=== Section Start ===

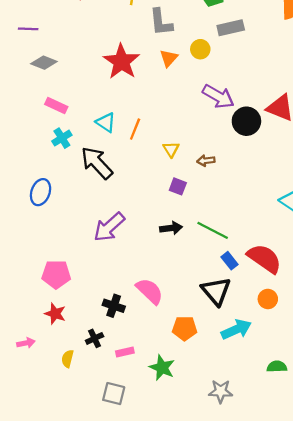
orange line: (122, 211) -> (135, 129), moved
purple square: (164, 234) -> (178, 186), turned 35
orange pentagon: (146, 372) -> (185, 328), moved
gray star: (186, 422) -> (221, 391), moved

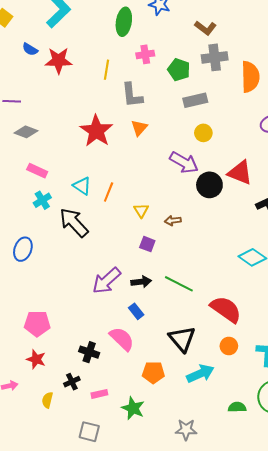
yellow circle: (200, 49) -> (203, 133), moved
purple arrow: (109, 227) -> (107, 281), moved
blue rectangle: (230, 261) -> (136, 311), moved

=== Section End ===

◆ What this task involves
Transcribe, word for word, the line holding "gray star: (186, 422) -> (221, 391), moved" and all lines after it in the entries above, ending with the last. Only those lines; no pictures.

◆ Reply to the exercise
gray star: (186, 422) -> (221, 391), moved

yellow circle: (200, 49) -> (203, 133), moved
purple arrow: (109, 227) -> (107, 281), moved
blue rectangle: (230, 261) -> (136, 311), moved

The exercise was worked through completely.